Description of the task: Your answer should be the exact lines of the data below from the one containing "none -> orange house [318,251,393,326]" through the one containing "yellow bowl [147,331,214,388]"; please include nothing else.

Dataset records
##############################
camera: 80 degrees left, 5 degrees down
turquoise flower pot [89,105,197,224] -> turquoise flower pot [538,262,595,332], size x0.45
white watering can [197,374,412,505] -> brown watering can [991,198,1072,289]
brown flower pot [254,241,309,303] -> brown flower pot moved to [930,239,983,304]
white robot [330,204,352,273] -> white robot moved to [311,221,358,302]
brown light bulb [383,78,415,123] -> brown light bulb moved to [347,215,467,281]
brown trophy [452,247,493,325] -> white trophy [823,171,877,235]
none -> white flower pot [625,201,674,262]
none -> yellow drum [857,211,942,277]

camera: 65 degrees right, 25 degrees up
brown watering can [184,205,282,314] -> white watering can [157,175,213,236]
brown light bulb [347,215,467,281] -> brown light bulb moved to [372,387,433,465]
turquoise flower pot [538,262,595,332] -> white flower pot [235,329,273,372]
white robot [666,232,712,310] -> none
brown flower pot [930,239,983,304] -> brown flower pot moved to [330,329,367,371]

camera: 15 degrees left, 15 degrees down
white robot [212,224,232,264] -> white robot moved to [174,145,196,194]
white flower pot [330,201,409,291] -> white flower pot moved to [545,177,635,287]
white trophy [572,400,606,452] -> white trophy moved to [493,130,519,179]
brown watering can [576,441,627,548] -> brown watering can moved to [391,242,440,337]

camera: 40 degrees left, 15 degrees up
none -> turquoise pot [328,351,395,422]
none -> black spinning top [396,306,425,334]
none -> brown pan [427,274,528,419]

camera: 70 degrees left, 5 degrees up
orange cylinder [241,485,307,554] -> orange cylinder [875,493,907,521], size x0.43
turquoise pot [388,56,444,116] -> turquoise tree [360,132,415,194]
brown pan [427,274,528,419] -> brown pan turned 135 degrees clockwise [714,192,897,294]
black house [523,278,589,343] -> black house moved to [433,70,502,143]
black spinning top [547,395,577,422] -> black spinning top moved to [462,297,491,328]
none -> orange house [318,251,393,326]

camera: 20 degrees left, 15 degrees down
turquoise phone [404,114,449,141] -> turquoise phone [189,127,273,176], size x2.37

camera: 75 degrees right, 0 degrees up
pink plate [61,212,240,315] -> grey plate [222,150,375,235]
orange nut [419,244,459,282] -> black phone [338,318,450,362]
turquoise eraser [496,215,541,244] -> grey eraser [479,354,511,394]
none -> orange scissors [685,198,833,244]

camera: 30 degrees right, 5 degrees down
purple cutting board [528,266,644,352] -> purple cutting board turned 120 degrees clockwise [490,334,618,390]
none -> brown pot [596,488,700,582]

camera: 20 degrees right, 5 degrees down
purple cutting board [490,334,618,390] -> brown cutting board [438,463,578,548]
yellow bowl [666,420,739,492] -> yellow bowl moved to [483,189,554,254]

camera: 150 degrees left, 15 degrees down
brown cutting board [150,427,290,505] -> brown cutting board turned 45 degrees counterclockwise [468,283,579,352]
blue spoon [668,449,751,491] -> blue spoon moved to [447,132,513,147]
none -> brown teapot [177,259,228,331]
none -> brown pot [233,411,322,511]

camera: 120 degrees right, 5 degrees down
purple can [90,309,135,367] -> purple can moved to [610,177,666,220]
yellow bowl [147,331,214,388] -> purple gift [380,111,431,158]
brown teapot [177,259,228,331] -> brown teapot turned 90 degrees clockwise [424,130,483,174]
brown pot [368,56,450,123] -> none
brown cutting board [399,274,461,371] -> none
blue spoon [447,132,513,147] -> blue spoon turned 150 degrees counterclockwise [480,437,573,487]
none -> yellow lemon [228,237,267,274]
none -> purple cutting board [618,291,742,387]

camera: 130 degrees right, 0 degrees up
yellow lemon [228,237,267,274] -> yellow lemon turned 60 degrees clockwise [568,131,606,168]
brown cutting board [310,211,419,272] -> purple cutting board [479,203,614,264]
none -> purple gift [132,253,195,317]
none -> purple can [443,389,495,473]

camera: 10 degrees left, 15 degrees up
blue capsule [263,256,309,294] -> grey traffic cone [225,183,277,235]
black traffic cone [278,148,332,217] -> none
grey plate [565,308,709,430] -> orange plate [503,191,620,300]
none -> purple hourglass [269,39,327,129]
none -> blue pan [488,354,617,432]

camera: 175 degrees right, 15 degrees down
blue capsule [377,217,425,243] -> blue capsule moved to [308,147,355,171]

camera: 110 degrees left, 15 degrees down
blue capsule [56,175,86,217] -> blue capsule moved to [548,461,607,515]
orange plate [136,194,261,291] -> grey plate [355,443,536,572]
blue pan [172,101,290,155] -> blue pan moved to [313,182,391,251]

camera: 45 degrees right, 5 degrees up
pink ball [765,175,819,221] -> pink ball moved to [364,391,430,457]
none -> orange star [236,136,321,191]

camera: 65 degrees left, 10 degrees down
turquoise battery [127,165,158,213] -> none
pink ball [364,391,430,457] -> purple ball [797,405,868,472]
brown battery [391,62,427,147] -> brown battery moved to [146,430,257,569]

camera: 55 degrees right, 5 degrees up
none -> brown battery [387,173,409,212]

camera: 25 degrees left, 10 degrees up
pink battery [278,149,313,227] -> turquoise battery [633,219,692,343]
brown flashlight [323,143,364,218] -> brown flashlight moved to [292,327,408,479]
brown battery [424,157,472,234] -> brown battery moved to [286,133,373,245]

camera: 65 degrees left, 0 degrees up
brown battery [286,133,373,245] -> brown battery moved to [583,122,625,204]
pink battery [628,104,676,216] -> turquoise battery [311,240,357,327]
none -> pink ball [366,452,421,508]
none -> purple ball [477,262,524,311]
##############################
Solution to the problem:
none -> orange house [318,251,393,326]

camera: 20 degrees left, 15 degrees down
turquoise phone [404,114,449,141] -> turquoise phone [189,127,273,176], size x2.37

camera: 75 degrees right, 0 degrees up
pink plate [61,212,240,315] -> grey plate [222,150,375,235]
orange nut [419,244,459,282] -> black phone [338,318,450,362]
turquoise eraser [496,215,541,244] -> grey eraser [479,354,511,394]
none -> orange scissors [685,198,833,244]

camera: 30 degrees right, 5 degrees down
purple cutting board [528,266,644,352] -> purple cutting board turned 120 degrees clockwise [490,334,618,390]
none -> brown pot [596,488,700,582]

camera: 20 degrees right, 5 degrees down
purple cutting board [490,334,618,390] -> brown cutting board [438,463,578,548]
yellow bowl [666,420,739,492] -> yellow bowl moved to [483,189,554,254]

camera: 150 degrees left, 15 degrees down
brown cutting board [150,427,290,505] -> brown cutting board turned 45 degrees counterclockwise [468,283,579,352]
blue spoon [668,449,751,491] -> blue spoon moved to [447,132,513,147]
none -> brown teapot [177,259,228,331]
none -> brown pot [233,411,322,511]

camera: 120 degrees right, 5 degrees down
purple can [90,309,135,367] -> purple can moved to [610,177,666,220]
yellow bowl [147,331,214,388] -> purple gift [380,111,431,158]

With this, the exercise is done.